_Activity_
The range to repeat runs from the line with "D201: diode 1N4001" to the last line below, both ends included; give it exactly and without pictures.

Modification records:
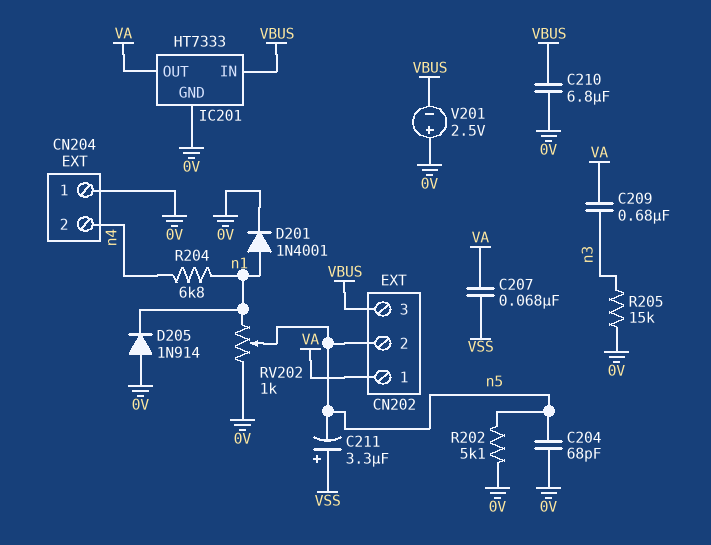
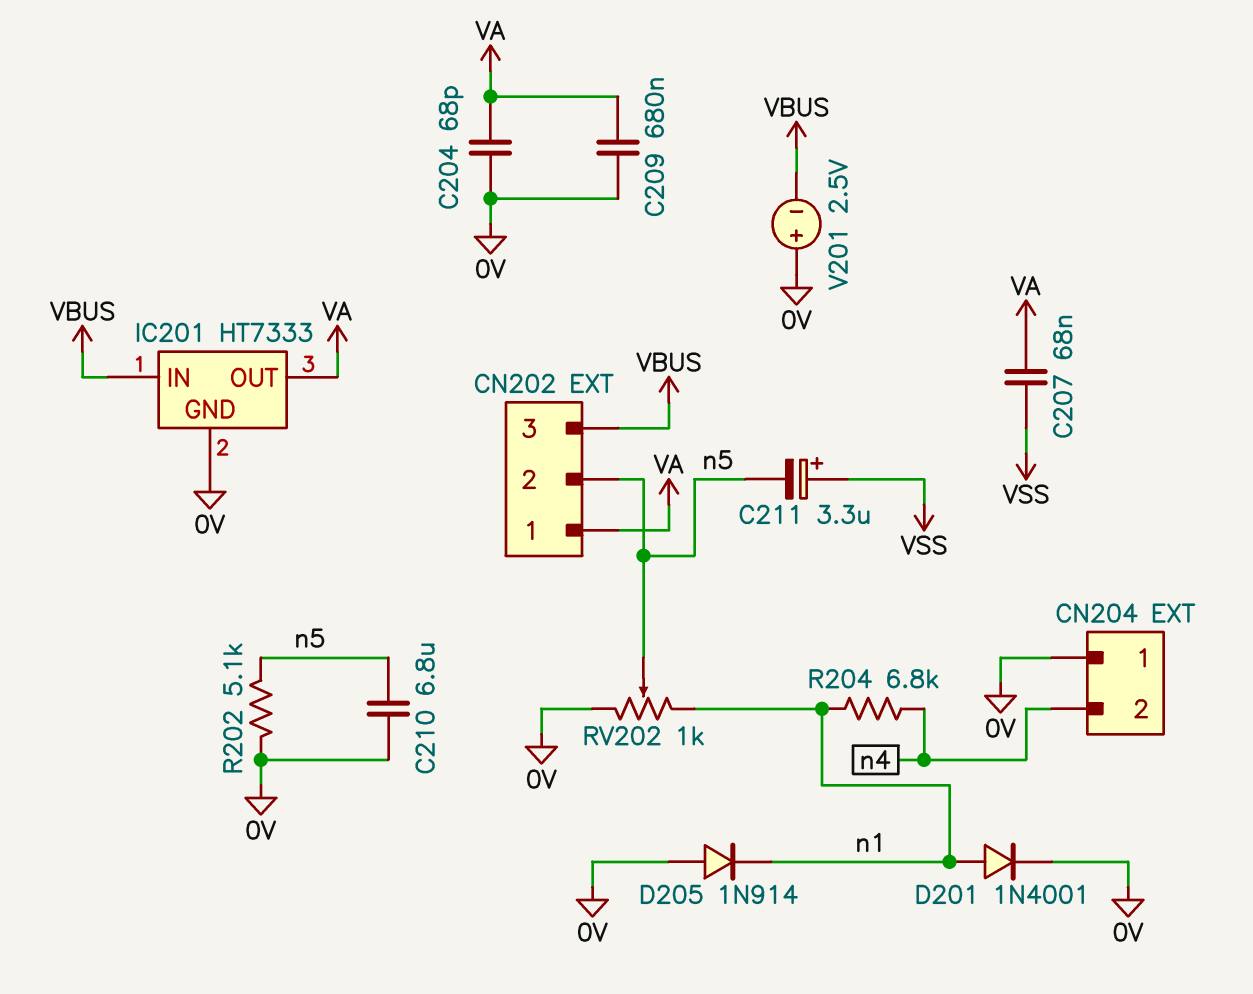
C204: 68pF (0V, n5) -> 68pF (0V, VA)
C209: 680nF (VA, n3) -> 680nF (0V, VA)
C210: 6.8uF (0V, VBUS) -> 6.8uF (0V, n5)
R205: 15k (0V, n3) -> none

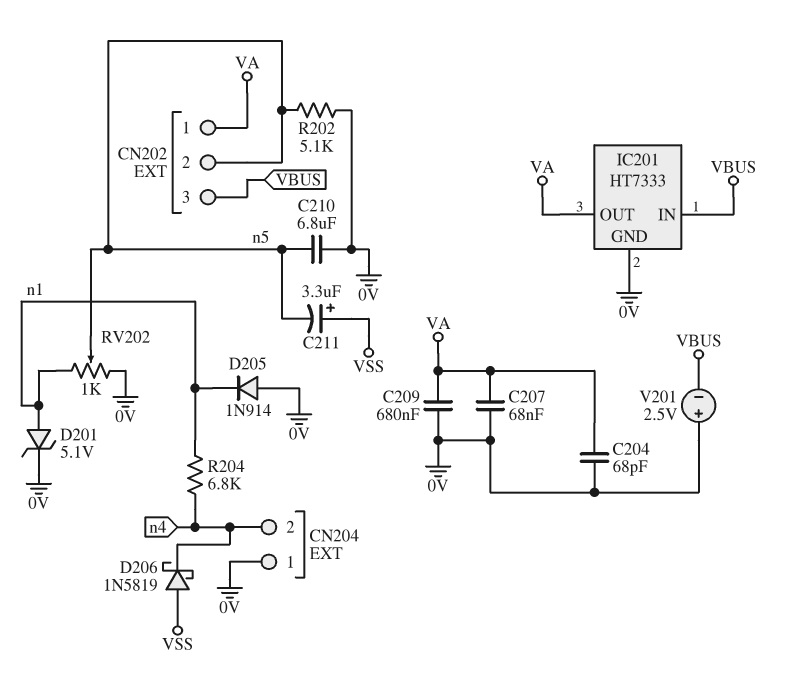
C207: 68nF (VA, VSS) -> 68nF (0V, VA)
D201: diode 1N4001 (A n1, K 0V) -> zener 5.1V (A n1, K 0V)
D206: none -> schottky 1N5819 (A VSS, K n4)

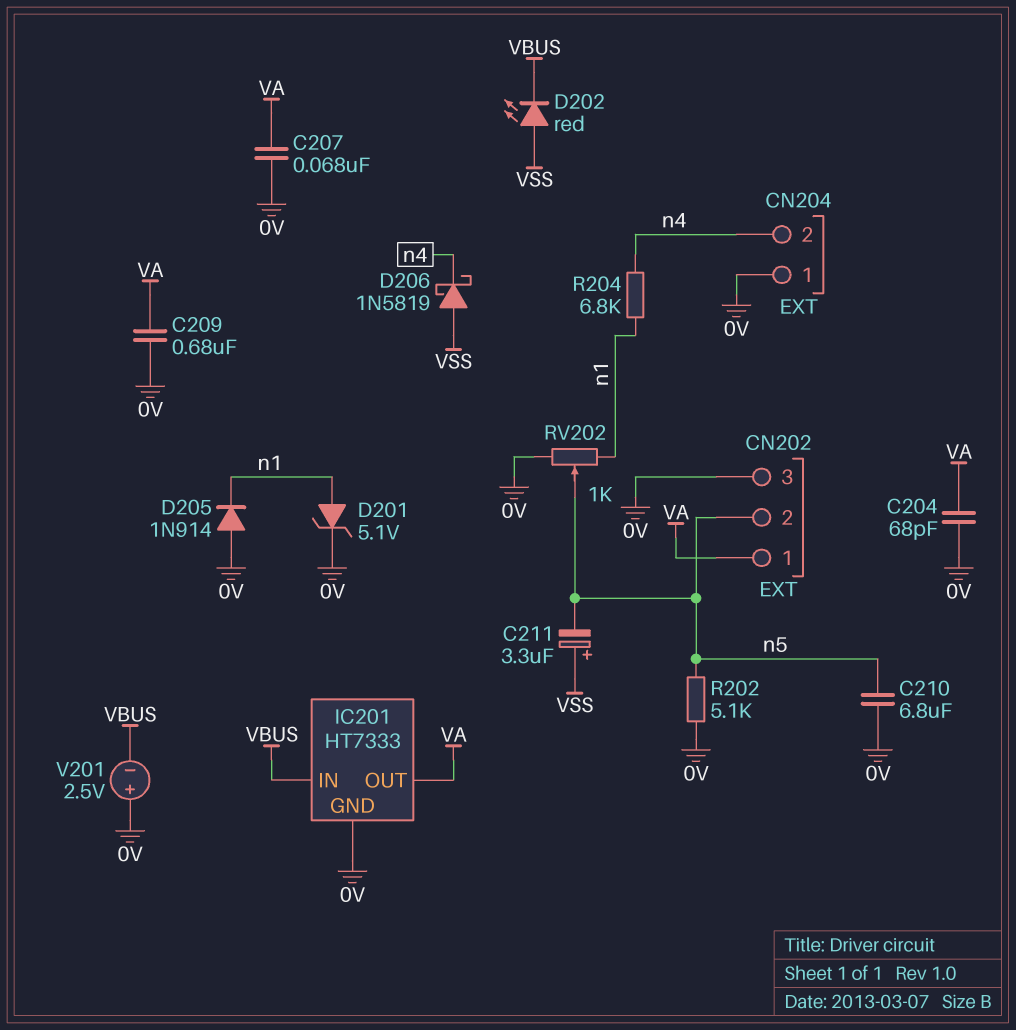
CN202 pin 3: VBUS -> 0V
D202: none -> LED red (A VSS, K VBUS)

_Solved problem_
D201: diode 1N4001 (A n1, K 0V) -> zener 5.1V (A n1, K 0V)
D206: none -> schottky 1N5819 (A VSS, K n4)

CN202 pin 3: VBUS -> 0V
D202: none -> LED red (A VSS, K VBUS)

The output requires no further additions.